• Problem details
All of the data must be returned exactly as given.

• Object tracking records
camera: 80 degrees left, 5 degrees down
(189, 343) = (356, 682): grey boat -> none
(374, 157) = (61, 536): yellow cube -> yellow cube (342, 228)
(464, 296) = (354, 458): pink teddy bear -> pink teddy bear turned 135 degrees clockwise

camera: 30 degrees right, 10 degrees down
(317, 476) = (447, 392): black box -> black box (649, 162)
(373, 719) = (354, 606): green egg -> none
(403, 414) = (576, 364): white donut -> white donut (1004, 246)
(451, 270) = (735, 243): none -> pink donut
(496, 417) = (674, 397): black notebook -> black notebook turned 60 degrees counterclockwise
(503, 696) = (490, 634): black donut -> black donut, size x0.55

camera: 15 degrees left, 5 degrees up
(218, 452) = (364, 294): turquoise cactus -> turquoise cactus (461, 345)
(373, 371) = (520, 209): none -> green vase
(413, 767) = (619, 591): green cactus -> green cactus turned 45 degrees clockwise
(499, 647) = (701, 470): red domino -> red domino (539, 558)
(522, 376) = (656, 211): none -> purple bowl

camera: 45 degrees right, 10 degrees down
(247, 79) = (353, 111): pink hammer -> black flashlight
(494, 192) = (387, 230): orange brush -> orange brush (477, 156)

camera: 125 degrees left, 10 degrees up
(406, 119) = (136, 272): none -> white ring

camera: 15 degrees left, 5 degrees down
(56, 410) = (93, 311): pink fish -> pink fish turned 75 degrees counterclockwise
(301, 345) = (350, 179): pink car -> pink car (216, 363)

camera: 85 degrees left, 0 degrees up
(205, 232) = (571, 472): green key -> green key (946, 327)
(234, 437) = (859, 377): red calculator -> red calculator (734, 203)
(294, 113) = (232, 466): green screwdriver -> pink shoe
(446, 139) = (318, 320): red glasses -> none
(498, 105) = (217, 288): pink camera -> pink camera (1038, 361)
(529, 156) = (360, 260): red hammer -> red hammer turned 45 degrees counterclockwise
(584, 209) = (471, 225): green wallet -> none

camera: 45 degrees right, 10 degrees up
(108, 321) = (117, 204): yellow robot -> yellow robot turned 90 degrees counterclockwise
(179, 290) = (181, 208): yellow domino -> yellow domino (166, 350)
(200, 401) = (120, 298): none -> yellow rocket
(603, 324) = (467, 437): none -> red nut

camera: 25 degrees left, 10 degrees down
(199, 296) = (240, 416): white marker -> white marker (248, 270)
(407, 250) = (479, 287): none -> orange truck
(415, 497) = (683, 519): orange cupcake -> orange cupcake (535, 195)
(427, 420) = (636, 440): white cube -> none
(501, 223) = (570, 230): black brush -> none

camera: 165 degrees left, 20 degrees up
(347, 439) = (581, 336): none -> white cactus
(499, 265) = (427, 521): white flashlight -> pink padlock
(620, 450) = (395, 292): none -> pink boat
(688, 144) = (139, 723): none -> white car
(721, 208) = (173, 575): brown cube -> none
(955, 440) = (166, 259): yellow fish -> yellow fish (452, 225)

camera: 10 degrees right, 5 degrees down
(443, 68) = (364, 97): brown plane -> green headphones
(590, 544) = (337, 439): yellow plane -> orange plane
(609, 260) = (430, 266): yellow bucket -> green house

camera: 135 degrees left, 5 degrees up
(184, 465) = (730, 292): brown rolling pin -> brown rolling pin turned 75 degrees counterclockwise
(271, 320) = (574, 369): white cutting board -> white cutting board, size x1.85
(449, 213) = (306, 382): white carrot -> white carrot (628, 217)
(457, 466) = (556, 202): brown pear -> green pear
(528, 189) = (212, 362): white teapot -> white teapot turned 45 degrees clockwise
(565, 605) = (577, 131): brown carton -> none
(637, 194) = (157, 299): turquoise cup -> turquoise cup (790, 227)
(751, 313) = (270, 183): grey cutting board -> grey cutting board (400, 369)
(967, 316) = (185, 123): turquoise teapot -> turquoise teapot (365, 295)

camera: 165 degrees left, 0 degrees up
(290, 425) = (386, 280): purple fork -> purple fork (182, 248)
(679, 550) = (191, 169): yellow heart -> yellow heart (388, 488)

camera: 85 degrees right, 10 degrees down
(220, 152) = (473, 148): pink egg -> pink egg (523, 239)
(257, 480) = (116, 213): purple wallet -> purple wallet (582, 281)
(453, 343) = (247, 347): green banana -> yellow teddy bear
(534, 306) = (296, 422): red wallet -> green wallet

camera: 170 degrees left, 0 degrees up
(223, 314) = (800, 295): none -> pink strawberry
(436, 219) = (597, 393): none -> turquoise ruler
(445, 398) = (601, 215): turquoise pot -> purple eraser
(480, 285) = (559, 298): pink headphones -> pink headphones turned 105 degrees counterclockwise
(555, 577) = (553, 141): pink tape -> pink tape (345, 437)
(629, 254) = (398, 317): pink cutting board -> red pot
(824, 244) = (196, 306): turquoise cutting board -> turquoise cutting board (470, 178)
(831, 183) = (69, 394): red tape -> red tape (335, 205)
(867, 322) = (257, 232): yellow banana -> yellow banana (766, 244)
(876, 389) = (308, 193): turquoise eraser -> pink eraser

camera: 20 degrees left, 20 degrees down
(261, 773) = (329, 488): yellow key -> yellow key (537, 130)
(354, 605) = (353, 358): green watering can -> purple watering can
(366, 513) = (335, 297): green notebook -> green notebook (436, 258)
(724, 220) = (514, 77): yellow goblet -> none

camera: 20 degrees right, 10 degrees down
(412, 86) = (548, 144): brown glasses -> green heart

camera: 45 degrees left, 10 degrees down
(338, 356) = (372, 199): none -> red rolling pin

• Problem solution
camera: 80 degrees left, 5 degrees down
(189, 343) = (356, 682): grey boat -> none
(374, 157) = (61, 536): yellow cube -> yellow cube (342, 228)
(464, 296) = (354, 458): pink teddy bear -> pink teddy bear turned 135 degrees clockwise

camera: 30 degrees right, 10 degrees down
(317, 476) = (447, 392): black box -> black box (649, 162)
(373, 719) = (354, 606): green egg -> none
(403, 414) = (576, 364): white donut -> white donut (1004, 246)
(451, 270) = (735, 243): none -> pink donut
(496, 417) = (674, 397): black notebook -> black notebook turned 60 degrees counterclockwise
(503, 696) = (490, 634): black donut -> black donut, size x0.55

camera: 15 degrees left, 5 degrees up
(218, 452) = (364, 294): turquoise cactus -> turquoise cactus (461, 345)
(373, 371) = (520, 209): none -> green vase
(413, 767) = (619, 591): green cactus -> green cactus turned 45 degrees clockwise
(499, 647) = (701, 470): red domino -> red domino (539, 558)
(522, 376) = (656, 211): none -> purple bowl

camera: 45 degrees right, 10 degrees down
(247, 79) = (353, 111): pink hammer -> black flashlight
(494, 192) = (387, 230): orange brush -> orange brush (477, 156)

camera: 125 degrees left, 10 degrees up
(406, 119) = (136, 272): none -> white ring

camera: 15 degrees left, 5 degrees down
(56, 410) = (93, 311): pink fish -> pink fish turned 75 degrees counterclockwise
(301, 345) = (350, 179): pink car -> pink car (216, 363)

camera: 85 degrees left, 0 degrees up
(205, 232) = (571, 472): green key -> green key (946, 327)
(234, 437) = (859, 377): red calculator -> red calculator (734, 203)
(294, 113) = (232, 466): green screwdriver -> pink shoe
(446, 139) = (318, 320): red glasses -> none
(498, 105) = (217, 288): pink camera -> pink camera (1038, 361)
(529, 156) = (360, 260): red hammer -> red hammer turned 45 degrees counterclockwise
(584, 209) = (471, 225): green wallet -> none

camera: 45 degrees right, 10 degrees up
(108, 321) = (117, 204): yellow robot -> yellow robot turned 90 degrees counterclockwise
(179, 290) = (181, 208): yellow domino -> yellow domino (166, 350)
(200, 401) = (120, 298): none -> yellow rocket
(603, 324) = (467, 437): none -> red nut

camera: 25 degrees left, 10 degrees down
(199, 296) = (240, 416): white marker -> white marker (248, 270)
(407, 250) = (479, 287): none -> orange truck
(415, 497) = (683, 519): orange cupcake -> orange cupcake (535, 195)
(427, 420) = (636, 440): white cube -> none
(501, 223) = (570, 230): black brush -> none

camera: 165 degrees left, 20 degrees up
(347, 439) = (581, 336): none -> white cactus
(499, 265) = (427, 521): white flashlight -> pink padlock
(620, 450) = (395, 292): none -> pink boat
(688, 144) = (139, 723): none -> white car
(721, 208) = (173, 575): brown cube -> none
(955, 440) = (166, 259): yellow fish -> yellow fish (452, 225)

camera: 10 degrees right, 5 degrees down
(443, 68) = (364, 97): brown plane -> green headphones
(590, 544) = (337, 439): yellow plane -> orange plane
(609, 260) = (430, 266): yellow bucket -> green house

camera: 135 degrees left, 5 degrees up
(184, 465) = (730, 292): brown rolling pin -> brown rolling pin turned 75 degrees counterclockwise
(271, 320) = (574, 369): white cutting board -> white cutting board, size x1.85
(449, 213) = (306, 382): white carrot -> white carrot (628, 217)
(457, 466) = (556, 202): brown pear -> green pear
(528, 189) = (212, 362): white teapot -> white teapot turned 45 degrees clockwise
(565, 605) = (577, 131): brown carton -> none
(637, 194) = (157, 299): turquoise cup -> turquoise cup (790, 227)
(751, 313) = (270, 183): grey cutting board -> grey cutting board (400, 369)
(967, 316) = (185, 123): turquoise teapot -> turquoise teapot (365, 295)

camera: 165 degrees left, 0 degrees up
(290, 425) = (386, 280): purple fork -> purple fork (182, 248)
(679, 550) = (191, 169): yellow heart -> yellow heart (388, 488)

camera: 85 degrees right, 10 degrees down
(220, 152) = (473, 148): pink egg -> pink egg (523, 239)
(257, 480) = (116, 213): purple wallet -> purple wallet (582, 281)
(453, 343) = (247, 347): green banana -> yellow teddy bear
(534, 306) = (296, 422): red wallet -> green wallet

camera: 170 degrees left, 0 degrees up
(223, 314) = (800, 295): none -> pink strawberry
(436, 219) = (597, 393): none -> turquoise ruler
(445, 398) = (601, 215): turquoise pot -> purple eraser
(480, 285) = (559, 298): pink headphones -> pink headphones turned 105 degrees counterclockwise
(555, 577) = (553, 141): pink tape -> pink tape (345, 437)
(629, 254) = (398, 317): pink cutting board -> red pot
(824, 244) = (196, 306): turquoise cutting board -> turquoise cutting board (470, 178)
(831, 183) = (69, 394): red tape -> red tape (335, 205)
(867, 322) = (257, 232): yellow banana -> yellow banana (766, 244)
(876, 389) = (308, 193): turquoise eraser -> pink eraser

camera: 20 degrees left, 20 degrees down
(261, 773) = (329, 488): yellow key -> yellow key (537, 130)
(354, 605) = (353, 358): green watering can -> purple watering can
(366, 513) = (335, 297): green notebook -> green notebook (436, 258)
(724, 220) = (514, 77): yellow goblet -> none

camera: 20 degrees right, 10 degrees down
(412, 86) = (548, 144): brown glasses -> green heart

camera: 45 degrees left, 10 degrees down
(338, 356) = (372, 199): none -> red rolling pin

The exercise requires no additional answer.